— Start DATASET ROWS —

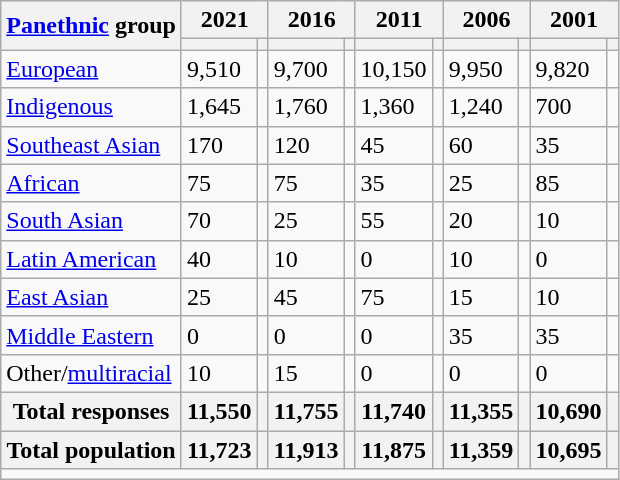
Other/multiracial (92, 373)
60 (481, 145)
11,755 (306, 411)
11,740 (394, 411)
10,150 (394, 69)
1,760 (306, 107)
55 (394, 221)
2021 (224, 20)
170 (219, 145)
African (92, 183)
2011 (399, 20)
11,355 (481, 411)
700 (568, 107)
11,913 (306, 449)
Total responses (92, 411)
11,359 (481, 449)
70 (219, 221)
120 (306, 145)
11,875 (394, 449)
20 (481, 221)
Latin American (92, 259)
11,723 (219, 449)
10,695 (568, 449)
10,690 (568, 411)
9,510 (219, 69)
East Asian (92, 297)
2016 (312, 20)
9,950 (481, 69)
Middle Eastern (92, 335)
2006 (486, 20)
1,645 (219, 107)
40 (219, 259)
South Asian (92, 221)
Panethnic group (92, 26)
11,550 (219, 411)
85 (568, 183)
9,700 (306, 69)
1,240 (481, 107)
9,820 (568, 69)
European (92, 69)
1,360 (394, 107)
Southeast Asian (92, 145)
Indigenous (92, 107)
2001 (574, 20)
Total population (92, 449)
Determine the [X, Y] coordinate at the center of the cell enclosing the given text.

— End DATASET ROWS —

TASK DIRECTIONS: Please arrange these items as a JSON list of strings, one string for each line, with blank lines and the picture left out.

EXERCISE RESULT:
[
  "Other/multiracial (92, 373)",
  "60 (481, 145)",
  "11,755 (306, 411)",
  "11,740 (394, 411)",
  "10,150 (394, 69)",
  "1,760 (306, 107)",
  "55 (394, 221)",
  "2021 (224, 20)",
  "170 (219, 145)",
  "African (92, 183)",
  "2011 (399, 20)",
  "11,355 (481, 411)",
  "700 (568, 107)",
  "11,913 (306, 449)",
  "Total responses (92, 411)",
  "11,359 (481, 449)",
  "70 (219, 221)",
  "120 (306, 145)",
  "11,875 (394, 449)",
  "20 (481, 221)",
  "Latin American (92, 259)",
  "11,723 (219, 449)",
  "10,695 (568, 449)",
  "10,690 (568, 411)",
  "9,510 (219, 69)",
  "East Asian (92, 297)",
  "2016 (312, 20)",
  "9,950 (481, 69)",
  "Middle Eastern (92, 335)",
  "2006 (486, 20)",
  "1,645 (219, 107)",
  "40 (219, 259)",
  "South Asian (92, 221)",
  "Panethnic group (92, 26)",
  "11,550 (219, 411)",
  "85 (568, 183)",
  "9,700 (306, 69)",
  "1,240 (481, 107)",
  "9,820 (568, 69)",
  "European (92, 69)",
  "1,360 (394, 107)",
  "Southeast Asian (92, 145)",
  "Indigenous (92, 107)",
  "2001 (574, 20)",
  "Total population (92, 449)",
  "Determine the [X, Y] coordinate at the center of the cell enclosing the given text."
]